MATERIAL FOR THIS TASK:
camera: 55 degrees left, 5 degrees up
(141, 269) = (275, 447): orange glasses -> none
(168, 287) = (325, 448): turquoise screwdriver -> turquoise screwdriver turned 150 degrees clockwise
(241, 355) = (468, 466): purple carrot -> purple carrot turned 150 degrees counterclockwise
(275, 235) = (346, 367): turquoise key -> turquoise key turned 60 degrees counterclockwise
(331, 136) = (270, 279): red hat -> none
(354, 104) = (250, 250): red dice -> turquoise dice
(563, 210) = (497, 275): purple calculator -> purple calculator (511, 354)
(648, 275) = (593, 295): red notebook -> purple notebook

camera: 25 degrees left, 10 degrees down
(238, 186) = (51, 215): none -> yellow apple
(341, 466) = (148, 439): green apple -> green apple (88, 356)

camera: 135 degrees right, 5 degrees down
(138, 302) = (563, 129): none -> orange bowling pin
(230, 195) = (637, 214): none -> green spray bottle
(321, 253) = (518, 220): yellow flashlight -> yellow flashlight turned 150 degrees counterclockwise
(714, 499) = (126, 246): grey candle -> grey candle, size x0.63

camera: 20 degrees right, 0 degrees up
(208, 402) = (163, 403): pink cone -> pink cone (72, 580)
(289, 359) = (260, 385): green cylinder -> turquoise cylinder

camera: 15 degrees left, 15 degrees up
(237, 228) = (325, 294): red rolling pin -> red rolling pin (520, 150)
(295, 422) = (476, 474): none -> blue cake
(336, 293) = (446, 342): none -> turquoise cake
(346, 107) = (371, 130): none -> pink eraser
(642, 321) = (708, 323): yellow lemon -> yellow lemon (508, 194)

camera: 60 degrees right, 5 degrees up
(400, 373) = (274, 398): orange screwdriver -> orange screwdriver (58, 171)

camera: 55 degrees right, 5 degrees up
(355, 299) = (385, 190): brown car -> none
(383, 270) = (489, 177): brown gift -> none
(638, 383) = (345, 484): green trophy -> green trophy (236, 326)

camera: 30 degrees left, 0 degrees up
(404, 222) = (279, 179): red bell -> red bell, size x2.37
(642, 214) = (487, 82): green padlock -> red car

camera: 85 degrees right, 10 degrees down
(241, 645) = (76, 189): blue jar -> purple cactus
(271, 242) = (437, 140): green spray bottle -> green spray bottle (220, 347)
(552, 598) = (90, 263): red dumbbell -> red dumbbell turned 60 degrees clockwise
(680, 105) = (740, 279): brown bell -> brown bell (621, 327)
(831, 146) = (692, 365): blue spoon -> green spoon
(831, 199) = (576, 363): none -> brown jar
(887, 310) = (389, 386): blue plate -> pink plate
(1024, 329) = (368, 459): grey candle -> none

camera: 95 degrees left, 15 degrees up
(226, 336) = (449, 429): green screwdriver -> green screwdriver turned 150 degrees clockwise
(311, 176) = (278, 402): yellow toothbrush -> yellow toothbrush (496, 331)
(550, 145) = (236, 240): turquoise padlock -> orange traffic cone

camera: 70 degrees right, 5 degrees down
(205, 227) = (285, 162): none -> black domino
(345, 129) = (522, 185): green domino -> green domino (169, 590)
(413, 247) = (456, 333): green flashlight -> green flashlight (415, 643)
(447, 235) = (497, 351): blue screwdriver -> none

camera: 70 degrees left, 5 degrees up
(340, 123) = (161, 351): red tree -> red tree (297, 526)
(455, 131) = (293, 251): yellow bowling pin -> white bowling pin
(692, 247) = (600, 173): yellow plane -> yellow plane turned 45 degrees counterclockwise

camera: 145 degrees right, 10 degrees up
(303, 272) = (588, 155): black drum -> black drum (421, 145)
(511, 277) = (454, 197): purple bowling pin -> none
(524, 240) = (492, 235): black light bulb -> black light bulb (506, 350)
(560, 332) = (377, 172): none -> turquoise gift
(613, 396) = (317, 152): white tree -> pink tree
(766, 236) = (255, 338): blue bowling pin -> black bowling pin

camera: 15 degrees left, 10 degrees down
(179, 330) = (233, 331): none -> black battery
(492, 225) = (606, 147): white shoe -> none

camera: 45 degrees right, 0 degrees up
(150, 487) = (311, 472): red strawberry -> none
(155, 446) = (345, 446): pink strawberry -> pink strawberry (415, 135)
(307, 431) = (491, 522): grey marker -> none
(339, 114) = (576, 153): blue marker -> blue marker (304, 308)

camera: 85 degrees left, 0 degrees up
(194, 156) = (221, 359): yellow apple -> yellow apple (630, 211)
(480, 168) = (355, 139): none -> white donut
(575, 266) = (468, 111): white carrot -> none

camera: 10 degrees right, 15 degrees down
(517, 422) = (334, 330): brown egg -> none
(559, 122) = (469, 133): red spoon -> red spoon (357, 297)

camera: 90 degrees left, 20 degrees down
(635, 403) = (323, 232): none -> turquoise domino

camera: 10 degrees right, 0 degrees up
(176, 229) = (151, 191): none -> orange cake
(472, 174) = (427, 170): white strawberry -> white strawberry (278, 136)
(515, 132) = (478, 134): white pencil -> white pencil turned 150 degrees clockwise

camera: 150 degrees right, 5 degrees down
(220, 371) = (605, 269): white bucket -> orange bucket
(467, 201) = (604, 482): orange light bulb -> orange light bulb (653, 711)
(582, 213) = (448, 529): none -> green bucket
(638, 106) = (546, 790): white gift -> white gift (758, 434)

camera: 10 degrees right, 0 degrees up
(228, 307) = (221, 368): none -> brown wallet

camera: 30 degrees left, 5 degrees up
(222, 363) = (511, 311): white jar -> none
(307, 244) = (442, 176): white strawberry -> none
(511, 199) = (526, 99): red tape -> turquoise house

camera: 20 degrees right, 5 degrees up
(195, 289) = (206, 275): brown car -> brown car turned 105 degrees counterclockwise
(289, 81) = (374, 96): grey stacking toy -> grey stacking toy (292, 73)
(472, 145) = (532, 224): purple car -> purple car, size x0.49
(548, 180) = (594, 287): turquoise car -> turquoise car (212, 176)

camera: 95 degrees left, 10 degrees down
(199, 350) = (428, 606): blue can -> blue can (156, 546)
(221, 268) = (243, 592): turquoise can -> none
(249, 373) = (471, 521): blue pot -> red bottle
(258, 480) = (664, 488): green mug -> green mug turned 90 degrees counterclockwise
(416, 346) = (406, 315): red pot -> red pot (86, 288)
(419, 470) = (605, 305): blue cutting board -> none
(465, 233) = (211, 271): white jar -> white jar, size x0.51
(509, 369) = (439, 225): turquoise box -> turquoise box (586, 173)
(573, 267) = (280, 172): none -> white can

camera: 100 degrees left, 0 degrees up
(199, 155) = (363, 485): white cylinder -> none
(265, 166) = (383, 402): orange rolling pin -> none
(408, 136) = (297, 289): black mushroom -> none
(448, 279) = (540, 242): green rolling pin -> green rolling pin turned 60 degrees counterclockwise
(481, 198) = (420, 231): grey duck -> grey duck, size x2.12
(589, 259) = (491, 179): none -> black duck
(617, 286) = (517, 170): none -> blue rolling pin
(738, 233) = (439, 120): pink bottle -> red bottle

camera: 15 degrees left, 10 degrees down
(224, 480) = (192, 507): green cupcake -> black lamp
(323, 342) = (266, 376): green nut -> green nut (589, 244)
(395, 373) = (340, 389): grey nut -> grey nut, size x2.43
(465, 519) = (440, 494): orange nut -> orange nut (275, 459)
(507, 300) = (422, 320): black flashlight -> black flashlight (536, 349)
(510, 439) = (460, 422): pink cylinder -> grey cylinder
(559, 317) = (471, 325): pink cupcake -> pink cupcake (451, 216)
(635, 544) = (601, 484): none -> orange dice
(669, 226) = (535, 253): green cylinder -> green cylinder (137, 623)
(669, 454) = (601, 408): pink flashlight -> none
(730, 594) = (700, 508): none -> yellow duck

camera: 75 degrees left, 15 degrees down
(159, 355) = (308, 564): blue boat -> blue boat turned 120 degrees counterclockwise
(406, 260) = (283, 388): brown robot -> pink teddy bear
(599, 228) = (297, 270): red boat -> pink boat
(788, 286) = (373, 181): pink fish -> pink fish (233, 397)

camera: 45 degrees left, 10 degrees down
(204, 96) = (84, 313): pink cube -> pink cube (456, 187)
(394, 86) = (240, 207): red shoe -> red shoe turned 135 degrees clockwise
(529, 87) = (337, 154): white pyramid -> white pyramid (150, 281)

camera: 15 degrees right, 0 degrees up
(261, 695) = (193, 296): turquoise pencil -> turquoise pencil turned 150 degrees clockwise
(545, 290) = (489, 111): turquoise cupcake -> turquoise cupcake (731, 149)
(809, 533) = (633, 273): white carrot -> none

TASK BRIEF:
Take exactly the lines from the one containing "camera: 85 degrees left, 0 degrees up" through the one containing "(249, 373) = (471, 521): blue" in the data above, and output them with nothing added.

EXERCISE RESULT:
camera: 85 degrees left, 0 degrees up
(194, 156) = (221, 359): yellow apple -> yellow apple (630, 211)
(480, 168) = (355, 139): none -> white donut
(575, 266) = (468, 111): white carrot -> none

camera: 10 degrees right, 15 degrees down
(517, 422) = (334, 330): brown egg -> none
(559, 122) = (469, 133): red spoon -> red spoon (357, 297)

camera: 90 degrees left, 20 degrees down
(635, 403) = (323, 232): none -> turquoise domino

camera: 10 degrees right, 0 degrees up
(176, 229) = (151, 191): none -> orange cake
(472, 174) = (427, 170): white strawberry -> white strawberry (278, 136)
(515, 132) = (478, 134): white pencil -> white pencil turned 150 degrees clockwise

camera: 150 degrees right, 5 degrees down
(220, 371) = (605, 269): white bucket -> orange bucket
(467, 201) = (604, 482): orange light bulb -> orange light bulb (653, 711)
(582, 213) = (448, 529): none -> green bucket
(638, 106) = (546, 790): white gift -> white gift (758, 434)

camera: 10 degrees right, 0 degrees up
(228, 307) = (221, 368): none -> brown wallet

camera: 30 degrees left, 5 degrees up
(222, 363) = (511, 311): white jar -> none
(307, 244) = (442, 176): white strawberry -> none
(511, 199) = (526, 99): red tape -> turquoise house

camera: 20 degrees right, 5 degrees up
(195, 289) = (206, 275): brown car -> brown car turned 105 degrees counterclockwise
(289, 81) = (374, 96): grey stacking toy -> grey stacking toy (292, 73)
(472, 145) = (532, 224): purple car -> purple car, size x0.49
(548, 180) = (594, 287): turquoise car -> turquoise car (212, 176)

camera: 95 degrees left, 10 degrees down
(199, 350) = (428, 606): blue can -> blue can (156, 546)
(221, 268) = (243, 592): turquoise can -> none
(249, 373) = (471, 521): blue pot -> red bottle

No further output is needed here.